BRIEF ::
Transcribe the full listing exactly.

RECORDS SUPPLIED ::
######
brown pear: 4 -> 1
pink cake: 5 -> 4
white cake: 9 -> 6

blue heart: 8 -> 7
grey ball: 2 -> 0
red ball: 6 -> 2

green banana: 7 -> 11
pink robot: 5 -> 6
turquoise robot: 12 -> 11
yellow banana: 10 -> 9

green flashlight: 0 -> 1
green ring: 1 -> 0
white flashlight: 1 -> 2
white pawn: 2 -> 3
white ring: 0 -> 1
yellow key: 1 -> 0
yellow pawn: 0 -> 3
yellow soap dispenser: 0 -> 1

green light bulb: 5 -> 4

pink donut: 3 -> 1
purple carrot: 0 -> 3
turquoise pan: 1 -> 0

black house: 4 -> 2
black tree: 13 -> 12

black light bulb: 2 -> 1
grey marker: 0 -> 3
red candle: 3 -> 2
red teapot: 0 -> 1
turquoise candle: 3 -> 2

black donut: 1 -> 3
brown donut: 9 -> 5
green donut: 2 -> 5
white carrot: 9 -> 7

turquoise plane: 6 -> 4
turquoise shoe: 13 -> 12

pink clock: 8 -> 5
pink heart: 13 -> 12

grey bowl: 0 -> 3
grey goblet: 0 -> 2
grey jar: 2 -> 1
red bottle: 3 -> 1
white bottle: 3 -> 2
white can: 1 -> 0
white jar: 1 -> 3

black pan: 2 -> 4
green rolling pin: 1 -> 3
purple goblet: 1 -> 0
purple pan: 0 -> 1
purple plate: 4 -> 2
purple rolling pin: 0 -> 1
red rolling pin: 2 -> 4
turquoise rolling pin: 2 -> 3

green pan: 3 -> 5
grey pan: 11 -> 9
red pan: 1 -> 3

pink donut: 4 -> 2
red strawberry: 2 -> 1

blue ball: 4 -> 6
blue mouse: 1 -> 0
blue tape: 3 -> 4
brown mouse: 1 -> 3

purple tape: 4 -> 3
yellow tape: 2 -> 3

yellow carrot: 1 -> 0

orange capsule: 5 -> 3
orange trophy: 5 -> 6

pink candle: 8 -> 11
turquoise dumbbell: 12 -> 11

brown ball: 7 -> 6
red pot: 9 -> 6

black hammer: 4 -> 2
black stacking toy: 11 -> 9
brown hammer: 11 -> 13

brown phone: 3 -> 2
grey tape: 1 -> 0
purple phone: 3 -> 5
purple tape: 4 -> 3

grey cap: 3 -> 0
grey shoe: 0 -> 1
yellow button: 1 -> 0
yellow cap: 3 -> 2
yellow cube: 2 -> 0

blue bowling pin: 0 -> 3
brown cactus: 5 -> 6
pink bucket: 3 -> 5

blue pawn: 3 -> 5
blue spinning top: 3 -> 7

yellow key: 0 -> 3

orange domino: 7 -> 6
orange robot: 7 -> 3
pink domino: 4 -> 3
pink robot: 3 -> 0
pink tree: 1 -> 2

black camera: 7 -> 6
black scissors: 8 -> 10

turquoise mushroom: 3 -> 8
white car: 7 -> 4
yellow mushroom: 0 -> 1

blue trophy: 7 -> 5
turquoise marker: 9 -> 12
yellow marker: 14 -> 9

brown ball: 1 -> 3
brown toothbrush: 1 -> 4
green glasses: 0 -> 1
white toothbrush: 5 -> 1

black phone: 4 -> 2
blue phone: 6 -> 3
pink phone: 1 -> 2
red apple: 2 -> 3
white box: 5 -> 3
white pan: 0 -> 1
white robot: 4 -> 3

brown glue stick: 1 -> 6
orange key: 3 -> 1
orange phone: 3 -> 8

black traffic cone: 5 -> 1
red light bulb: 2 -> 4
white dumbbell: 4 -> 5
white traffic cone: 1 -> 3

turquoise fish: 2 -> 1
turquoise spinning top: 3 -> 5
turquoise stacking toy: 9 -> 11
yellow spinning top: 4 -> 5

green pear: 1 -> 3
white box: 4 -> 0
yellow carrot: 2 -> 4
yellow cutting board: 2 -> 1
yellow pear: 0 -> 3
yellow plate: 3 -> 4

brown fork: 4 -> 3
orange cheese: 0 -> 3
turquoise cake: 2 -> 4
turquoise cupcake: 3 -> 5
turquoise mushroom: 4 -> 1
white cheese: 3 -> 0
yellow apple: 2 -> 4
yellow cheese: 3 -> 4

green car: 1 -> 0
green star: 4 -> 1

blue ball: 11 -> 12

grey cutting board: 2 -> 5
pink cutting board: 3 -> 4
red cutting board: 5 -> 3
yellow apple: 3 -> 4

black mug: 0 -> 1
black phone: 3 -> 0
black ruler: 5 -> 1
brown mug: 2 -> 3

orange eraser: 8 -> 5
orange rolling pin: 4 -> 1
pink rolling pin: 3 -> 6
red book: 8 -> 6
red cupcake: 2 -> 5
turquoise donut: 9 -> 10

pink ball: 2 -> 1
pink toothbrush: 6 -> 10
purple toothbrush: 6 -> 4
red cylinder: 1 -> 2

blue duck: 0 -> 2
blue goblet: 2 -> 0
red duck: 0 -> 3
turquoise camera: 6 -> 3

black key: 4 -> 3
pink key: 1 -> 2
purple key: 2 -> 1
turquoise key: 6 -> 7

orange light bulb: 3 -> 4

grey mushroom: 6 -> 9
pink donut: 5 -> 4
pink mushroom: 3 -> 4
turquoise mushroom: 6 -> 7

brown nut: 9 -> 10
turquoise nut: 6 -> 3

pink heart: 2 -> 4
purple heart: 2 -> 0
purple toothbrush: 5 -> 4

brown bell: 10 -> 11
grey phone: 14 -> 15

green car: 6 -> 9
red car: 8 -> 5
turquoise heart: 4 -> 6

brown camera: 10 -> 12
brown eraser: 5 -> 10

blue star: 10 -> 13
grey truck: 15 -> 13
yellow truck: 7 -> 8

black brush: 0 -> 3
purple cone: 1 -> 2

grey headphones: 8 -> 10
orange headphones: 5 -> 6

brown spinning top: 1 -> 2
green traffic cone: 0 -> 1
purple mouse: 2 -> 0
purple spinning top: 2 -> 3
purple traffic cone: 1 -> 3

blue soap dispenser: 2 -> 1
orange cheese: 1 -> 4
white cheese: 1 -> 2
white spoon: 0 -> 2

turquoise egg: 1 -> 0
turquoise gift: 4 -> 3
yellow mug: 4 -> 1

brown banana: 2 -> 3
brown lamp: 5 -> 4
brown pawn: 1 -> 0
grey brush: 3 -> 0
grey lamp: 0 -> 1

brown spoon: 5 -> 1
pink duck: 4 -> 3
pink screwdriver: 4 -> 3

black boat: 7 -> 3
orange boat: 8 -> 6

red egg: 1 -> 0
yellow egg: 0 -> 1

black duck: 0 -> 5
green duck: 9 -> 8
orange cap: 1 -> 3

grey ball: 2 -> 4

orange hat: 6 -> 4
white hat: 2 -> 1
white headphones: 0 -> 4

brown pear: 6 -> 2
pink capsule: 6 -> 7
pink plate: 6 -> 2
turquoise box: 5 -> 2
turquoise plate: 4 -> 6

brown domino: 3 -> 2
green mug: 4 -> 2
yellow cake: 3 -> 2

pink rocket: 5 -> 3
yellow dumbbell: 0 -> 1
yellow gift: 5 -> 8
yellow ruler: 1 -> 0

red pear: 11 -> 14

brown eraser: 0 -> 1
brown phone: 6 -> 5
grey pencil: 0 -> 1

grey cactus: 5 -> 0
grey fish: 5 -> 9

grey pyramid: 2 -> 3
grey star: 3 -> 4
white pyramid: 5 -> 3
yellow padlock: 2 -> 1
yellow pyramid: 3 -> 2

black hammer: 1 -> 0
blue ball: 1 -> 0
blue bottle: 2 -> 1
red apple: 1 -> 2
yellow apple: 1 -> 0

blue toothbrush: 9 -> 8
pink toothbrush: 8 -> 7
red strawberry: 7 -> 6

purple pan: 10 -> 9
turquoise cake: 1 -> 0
######
EXERCISE OUTPUT ::
brown pear: 4 -> 1
pink cake: 5 -> 4
white cake: 9 -> 6

blue heart: 8 -> 7
grey ball: 2 -> 0
red ball: 6 -> 2

green banana: 7 -> 11
pink robot: 5 -> 6
turquoise robot: 12 -> 11
yellow banana: 10 -> 9

green flashlight: 0 -> 1
green ring: 1 -> 0
white flashlight: 1 -> 2
white pawn: 2 -> 3
white ring: 0 -> 1
yellow key: 1 -> 0
yellow pawn: 0 -> 3
yellow soap dispenser: 0 -> 1

green light bulb: 5 -> 4

pink donut: 3 -> 1
purple carrot: 0 -> 3
turquoise pan: 1 -> 0

black house: 4 -> 2
black tree: 13 -> 12

black light bulb: 2 -> 1
grey marker: 0 -> 3
red candle: 3 -> 2
red teapot: 0 -> 1
turquoise candle: 3 -> 2

black donut: 1 -> 3
brown donut: 9 -> 5
green donut: 2 -> 5
white carrot: 9 -> 7

turquoise plane: 6 -> 4
turquoise shoe: 13 -> 12

pink clock: 8 -> 5
pink heart: 13 -> 12

grey bowl: 0 -> 3
grey goblet: 0 -> 2
grey jar: 2 -> 1
red bottle: 3 -> 1
white bottle: 3 -> 2
white can: 1 -> 0
white jar: 1 -> 3

black pan: 2 -> 4
green rolling pin: 1 -> 3
purple goblet: 1 -> 0
purple pan: 0 -> 1
purple plate: 4 -> 2
purple rolling pin: 0 -> 1
red rolling pin: 2 -> 4
turquoise rolling pin: 2 -> 3

green pan: 3 -> 5
grey pan: 11 -> 9
red pan: 1 -> 3

pink donut: 4 -> 2
red strawberry: 2 -> 1

blue ball: 4 -> 6
blue mouse: 1 -> 0
blue tape: 3 -> 4
brown mouse: 1 -> 3

purple tape: 4 -> 3
yellow tape: 2 -> 3

yellow carrot: 1 -> 0

orange capsule: 5 -> 3
orange trophy: 5 -> 6

pink candle: 8 -> 11
turquoise dumbbell: 12 -> 11

brown ball: 7 -> 6
red pot: 9 -> 6

black hammer: 4 -> 2
black stacking toy: 11 -> 9
brown hammer: 11 -> 13

brown phone: 3 -> 2
grey tape: 1 -> 0
purple phone: 3 -> 5
purple tape: 4 -> 3

grey cap: 3 -> 0
grey shoe: 0 -> 1
yellow button: 1 -> 0
yellow cap: 3 -> 2
yellow cube: 2 -> 0

blue bowling pin: 0 -> 3
brown cactus: 5 -> 6
pink bucket: 3 -> 5

blue pawn: 3 -> 5
blue spinning top: 3 -> 7

yellow key: 0 -> 3

orange domino: 7 -> 6
orange robot: 7 -> 3
pink domino: 4 -> 3
pink robot: 3 -> 0
pink tree: 1 -> 2

black camera: 7 -> 6
black scissors: 8 -> 10

turquoise mushroom: 3 -> 8
white car: 7 -> 4
yellow mushroom: 0 -> 1

blue trophy: 7 -> 5
turquoise marker: 9 -> 12
yellow marker: 14 -> 9

brown ball: 1 -> 3
brown toothbrush: 1 -> 4
green glasses: 0 -> 1
white toothbrush: 5 -> 1

black phone: 4 -> 2
blue phone: 6 -> 3
pink phone: 1 -> 2
red apple: 2 -> 3
white box: 5 -> 3
white pan: 0 -> 1
white robot: 4 -> 3

brown glue stick: 1 -> 6
orange key: 3 -> 1
orange phone: 3 -> 8

black traffic cone: 5 -> 1
red light bulb: 2 -> 4
white dumbbell: 4 -> 5
white traffic cone: 1 -> 3

turquoise fish: 2 -> 1
turquoise spinning top: 3 -> 5
turquoise stacking toy: 9 -> 11
yellow spinning top: 4 -> 5

green pear: 1 -> 3
white box: 4 -> 0
yellow carrot: 2 -> 4
yellow cutting board: 2 -> 1
yellow pear: 0 -> 3
yellow plate: 3 -> 4

brown fork: 4 -> 3
orange cheese: 0 -> 3
turquoise cake: 2 -> 4
turquoise cupcake: 3 -> 5
turquoise mushroom: 4 -> 1
white cheese: 3 -> 0
yellow apple: 2 -> 4
yellow cheese: 3 -> 4

green car: 1 -> 0
green star: 4 -> 1

blue ball: 11 -> 12

grey cutting board: 2 -> 5
pink cutting board: 3 -> 4
red cutting board: 5 -> 3
yellow apple: 3 -> 4

black mug: 0 -> 1
black phone: 3 -> 0
black ruler: 5 -> 1
brown mug: 2 -> 3

orange eraser: 8 -> 5
orange rolling pin: 4 -> 1
pink rolling pin: 3 -> 6
red book: 8 -> 6
red cupcake: 2 -> 5
turquoise donut: 9 -> 10

pink ball: 2 -> 1
pink toothbrush: 6 -> 10
purple toothbrush: 6 -> 4
red cylinder: 1 -> 2

blue duck: 0 -> 2
blue goblet: 2 -> 0
red duck: 0 -> 3
turquoise camera: 6 -> 3

black key: 4 -> 3
pink key: 1 -> 2
purple key: 2 -> 1
turquoise key: 6 -> 7

orange light bulb: 3 -> 4

grey mushroom: 6 -> 9
pink donut: 5 -> 4
pink mushroom: 3 -> 4
turquoise mushroom: 6 -> 7

brown nut: 9 -> 10
turquoise nut: 6 -> 3

pink heart: 2 -> 4
purple heart: 2 -> 0
purple toothbrush: 5 -> 4

brown bell: 10 -> 11
grey phone: 14 -> 15

green car: 6 -> 9
red car: 8 -> 5
turquoise heart: 4 -> 6

brown camera: 10 -> 12
brown eraser: 5 -> 10

blue star: 10 -> 13
grey truck: 15 -> 13
yellow truck: 7 -> 8

black brush: 0 -> 3
purple cone: 1 -> 2

grey headphones: 8 -> 10
orange headphones: 5 -> 6

brown spinning top: 1 -> 2
green traffic cone: 0 -> 1
purple mouse: 2 -> 0
purple spinning top: 2 -> 3
purple traffic cone: 1 -> 3

blue soap dispenser: 2 -> 1
orange cheese: 1 -> 4
white cheese: 1 -> 2
white spoon: 0 -> 2

turquoise egg: 1 -> 0
turquoise gift: 4 -> 3
yellow mug: 4 -> 1

brown banana: 2 -> 3
brown lamp: 5 -> 4
brown pawn: 1 -> 0
grey brush: 3 -> 0
grey lamp: 0 -> 1

brown spoon: 5 -> 1
pink duck: 4 -> 3
pink screwdriver: 4 -> 3

black boat: 7 -> 3
orange boat: 8 -> 6

red egg: 1 -> 0
yellow egg: 0 -> 1

black duck: 0 -> 5
green duck: 9 -> 8
orange cap: 1 -> 3

grey ball: 2 -> 4

orange hat: 6 -> 4
white hat: 2 -> 1
white headphones: 0 -> 4

brown pear: 6 -> 2
pink capsule: 6 -> 7
pink plate: 6 -> 2
turquoise box: 5 -> 2
turquoise plate: 4 -> 6

brown domino: 3 -> 2
green mug: 4 -> 2
yellow cake: 3 -> 2

pink rocket: 5 -> 3
yellow dumbbell: 0 -> 1
yellow gift: 5 -> 8
yellow ruler: 1 -> 0

red pear: 11 -> 14

brown eraser: 0 -> 1
brown phone: 6 -> 5
grey pencil: 0 -> 1

grey cactus: 5 -> 0
grey fish: 5 -> 9

grey pyramid: 2 -> 3
grey star: 3 -> 4
white pyramid: 5 -> 3
yellow padlock: 2 -> 1
yellow pyramid: 3 -> 2

black hammer: 1 -> 0
blue ball: 1 -> 0
blue bottle: 2 -> 1
red apple: 1 -> 2
yellow apple: 1 -> 0

blue toothbrush: 9 -> 8
pink toothbrush: 8 -> 7
red strawberry: 7 -> 6

purple pan: 10 -> 9
turquoise cake: 1 -> 0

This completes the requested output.